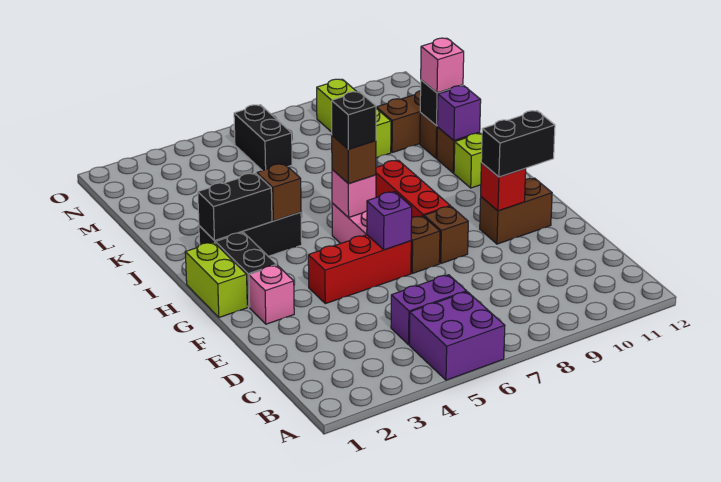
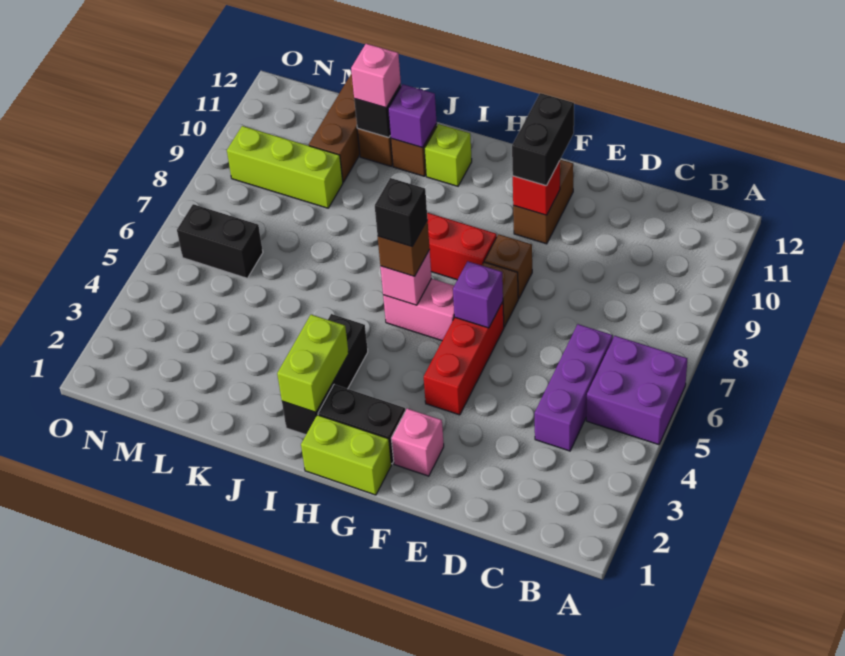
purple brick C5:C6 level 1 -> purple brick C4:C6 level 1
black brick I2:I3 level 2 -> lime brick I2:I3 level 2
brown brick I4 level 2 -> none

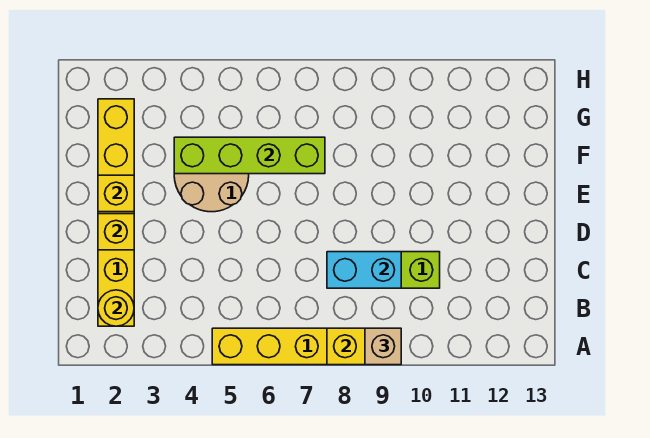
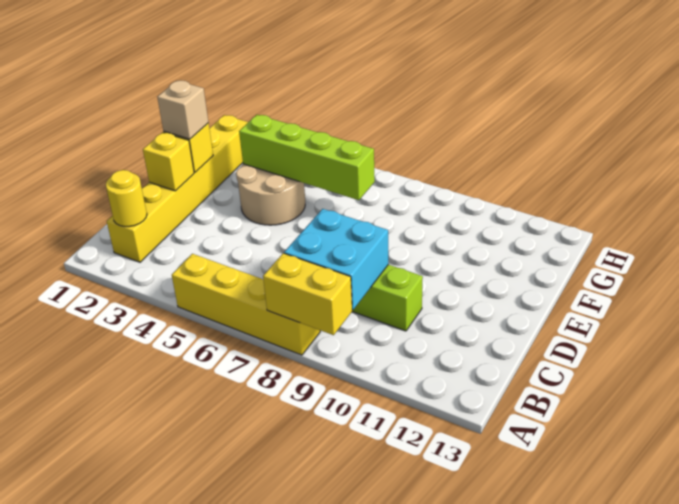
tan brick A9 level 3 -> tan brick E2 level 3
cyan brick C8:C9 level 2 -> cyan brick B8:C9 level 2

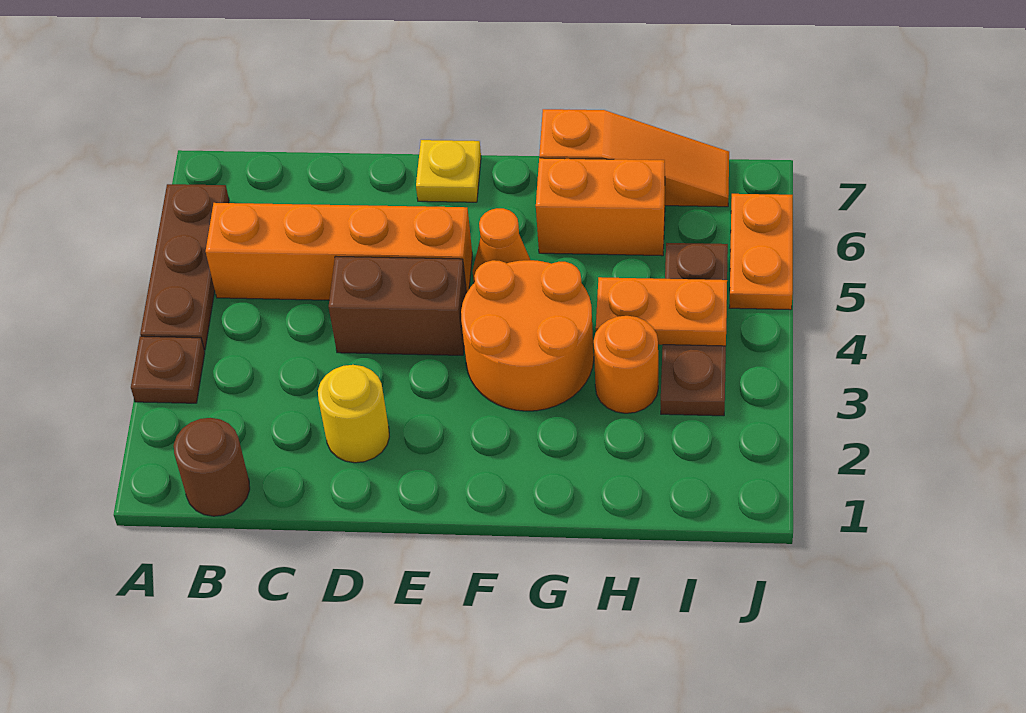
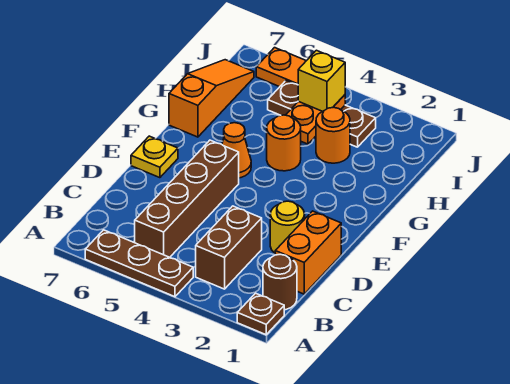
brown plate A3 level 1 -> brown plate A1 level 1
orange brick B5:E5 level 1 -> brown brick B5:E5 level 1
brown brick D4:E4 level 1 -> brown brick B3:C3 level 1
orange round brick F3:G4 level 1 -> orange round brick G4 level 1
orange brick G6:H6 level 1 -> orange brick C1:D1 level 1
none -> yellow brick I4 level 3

* * *

WHAT THE EXERCISE ASKS:
Print the listing verbatim, images excluded.

REPLY TO THE EXERCISE:
purple brick C5:C6 level 1 -> purple brick C4:C6 level 1
black brick I2:I3 level 2 -> lime brick I2:I3 level 2
brown brick I4 level 2 -> none

tan brick A9 level 3 -> tan brick E2 level 3
cyan brick C8:C9 level 2 -> cyan brick B8:C9 level 2

brown plate A3 level 1 -> brown plate A1 level 1
orange brick B5:E5 level 1 -> brown brick B5:E5 level 1
brown brick D4:E4 level 1 -> brown brick B3:C3 level 1
orange round brick F3:G4 level 1 -> orange round brick G4 level 1
orange brick G6:H6 level 1 -> orange brick C1:D1 level 1
none -> yellow brick I4 level 3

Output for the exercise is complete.